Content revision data
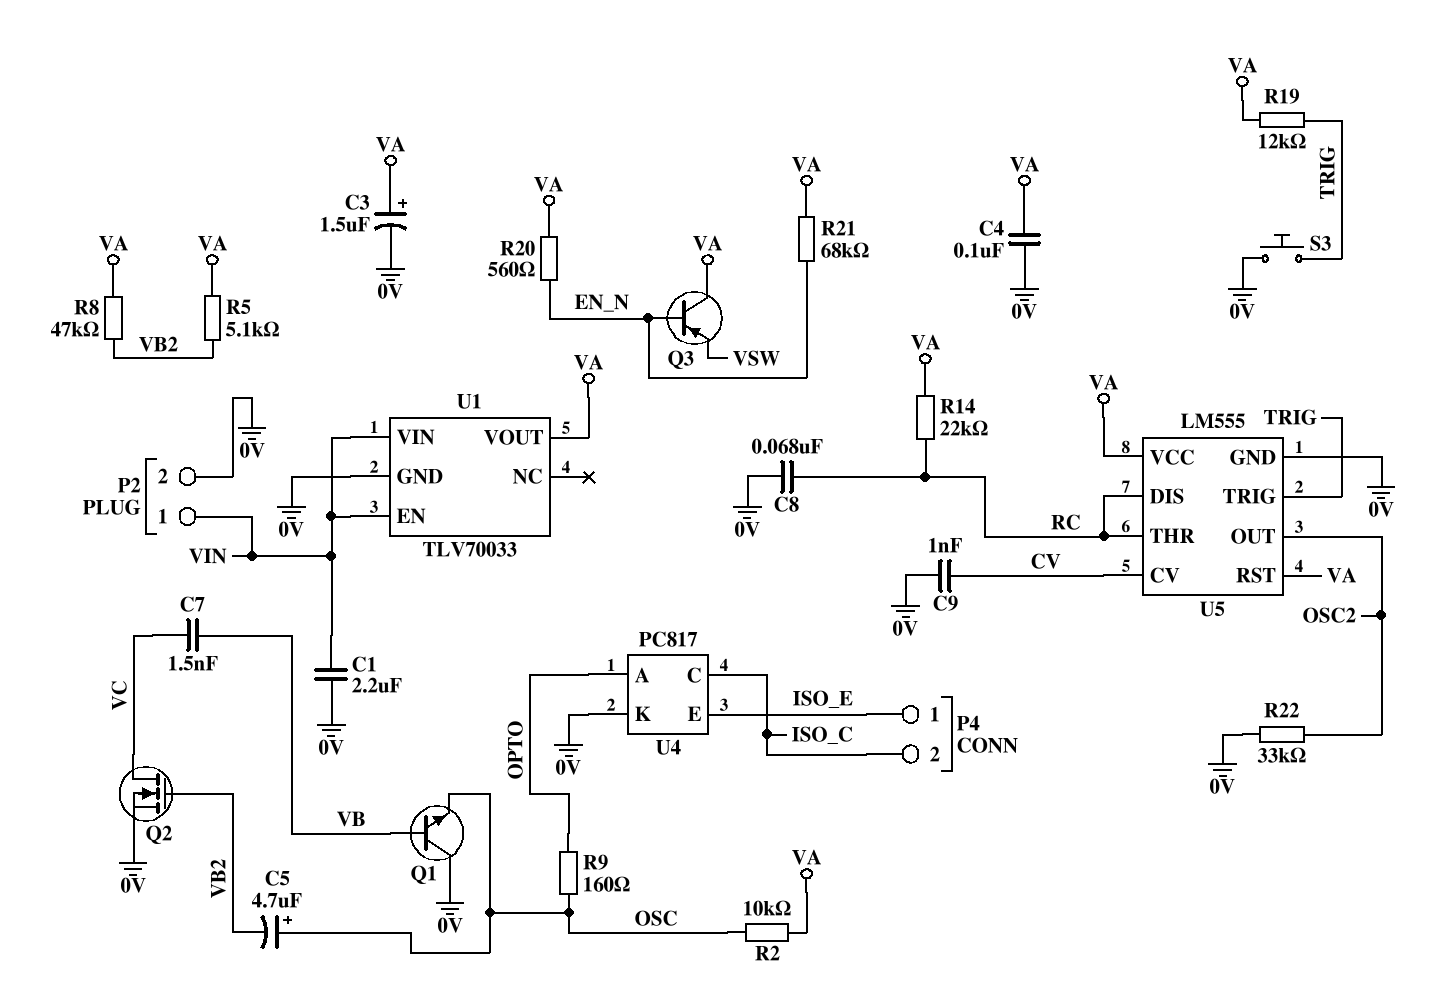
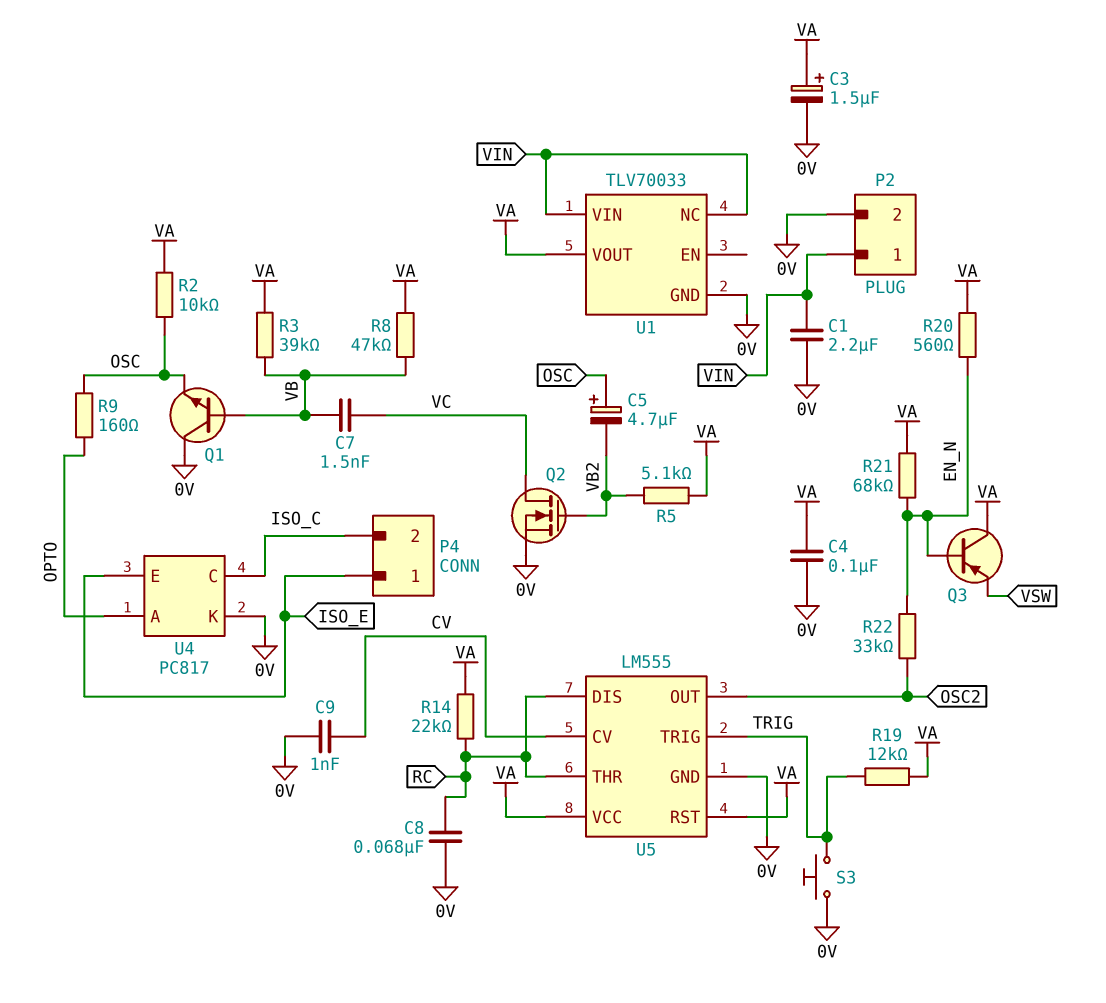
R3: none -> 39k (VA, VB)
R8: 47k (VA, VB2) -> 47k (VA, VB)
R22: 33k (0V, OSC2) -> 33k (EN_N, OSC2)
U1 pin EN: VIN -> none
U1 pin NC: none -> VIN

Assignment. Retype the lines above without alteration. The first is the one containing "R8: 47k (VA, VB2) -> 47k (VA, VB)", and the last is the final line of the data.

Result below.
R8: 47k (VA, VB2) -> 47k (VA, VB)
R22: 33k (0V, OSC2) -> 33k (EN_N, OSC2)
U1 pin EN: VIN -> none
U1 pin NC: none -> VIN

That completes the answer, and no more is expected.